DESCRIPTION OF THE TASK:
The required output is the stretch from the line containing "cyan triangle: (64, 25) -> (67, 34), moved" through the line containing "yellow arrow: (175, 102) -> (205, 77), moved" in the records below, unaltered and with no pictures.

%%

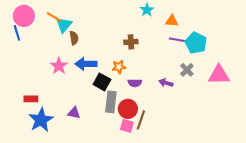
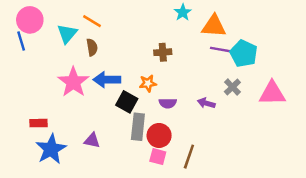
orange line: (54, 17) -> (92, 21), moved
orange triangle: (172, 21) -> (214, 26), size x1.5
cyan triangle: (64, 25) -> (67, 34), moved
pink star: (59, 66) -> (73, 82), size x1.4
brown line: (141, 120) -> (189, 157), moved

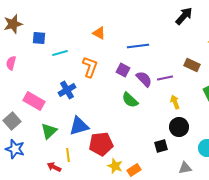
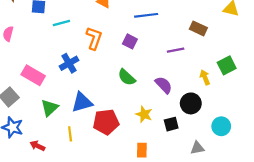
brown rectangle: (192, 65) -> (198, 28), moved
purple semicircle: (144, 79) -> (164, 85), moved
green semicircle: (130, 100) -> (127, 77), moved
yellow arrow: (175, 102) -> (205, 77), moved
yellow star: (115, 166) -> (144, 114), moved
red arrow: (54, 167) -> (37, 146), moved
orange rectangle: (134, 170) -> (142, 150), turned -56

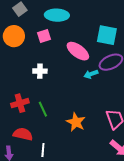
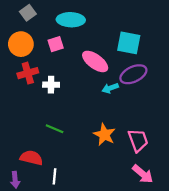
red cross: (20, 103) -> (28, 73), moved
green line: (43, 109) -> (55, 129), turned -42
orange star: (76, 122) -> (104, 135), moved

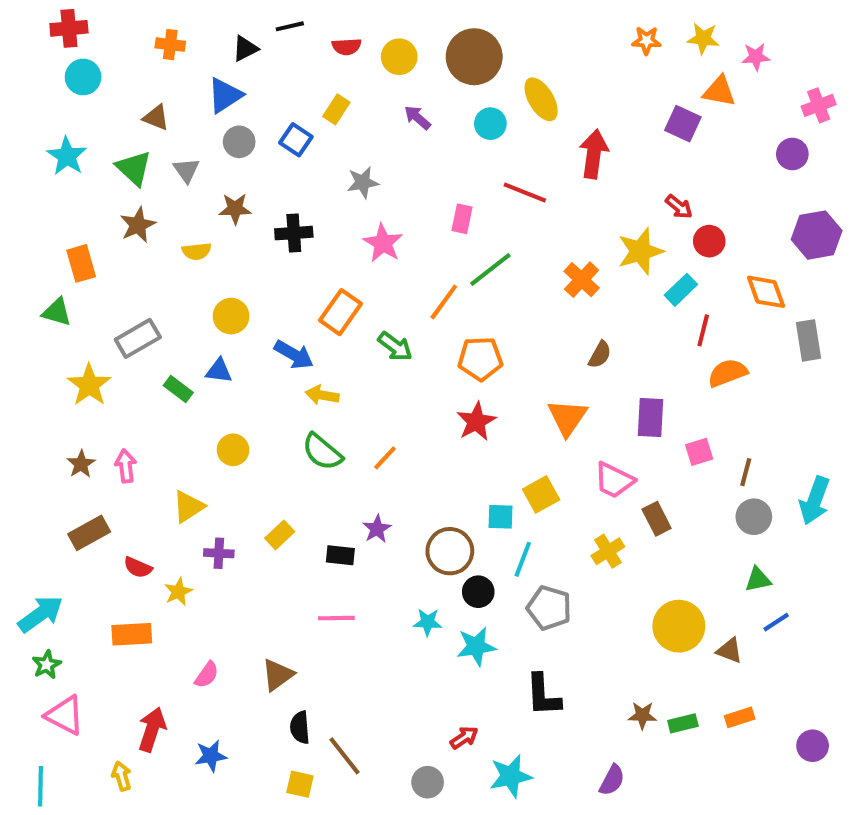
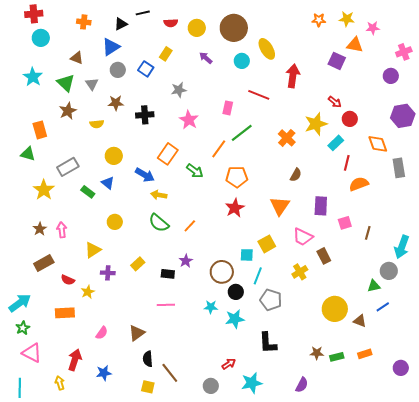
blue triangle: (219, 371) -> (108, 183), turned 32
gray circle: (754, 517) -> (389, 271), moved

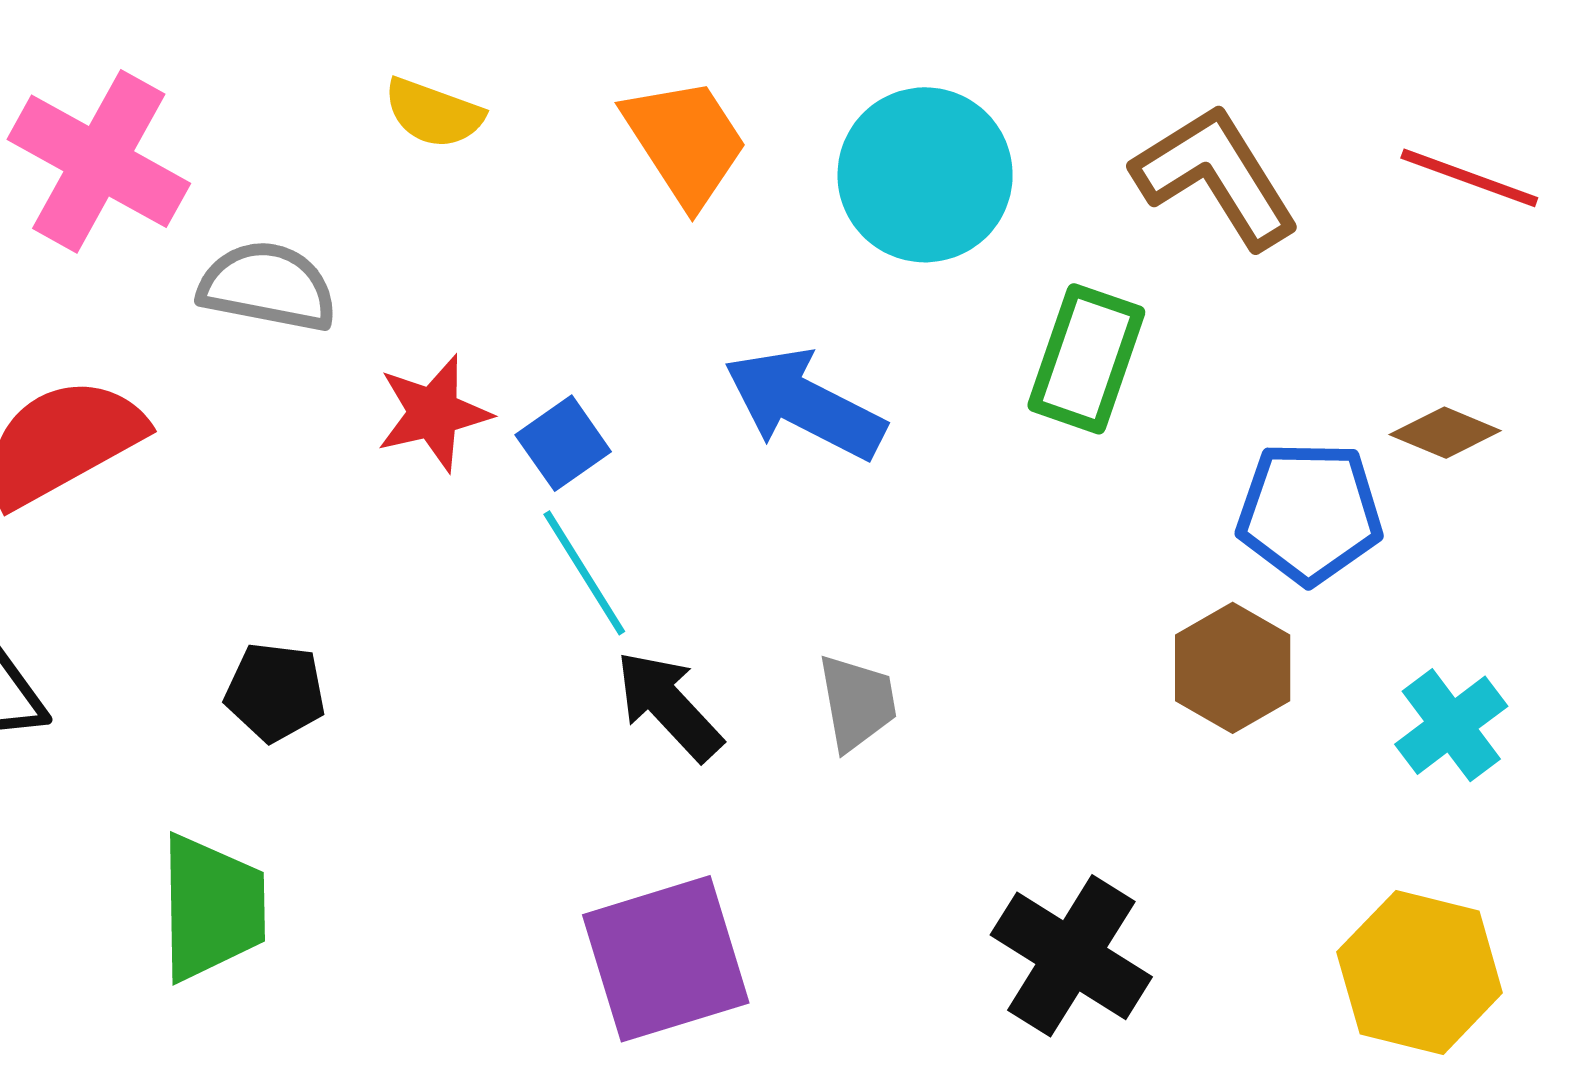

%%

WRITTEN ANSWER:
cyan triangle: (64, 25) -> (67, 34), moved
pink star: (59, 66) -> (73, 82), size x1.4
brown line: (141, 120) -> (189, 157), moved

brown rectangle: (192, 65) -> (198, 28), moved
purple semicircle: (144, 79) -> (164, 85), moved
green semicircle: (130, 100) -> (127, 77), moved
yellow arrow: (175, 102) -> (205, 77), moved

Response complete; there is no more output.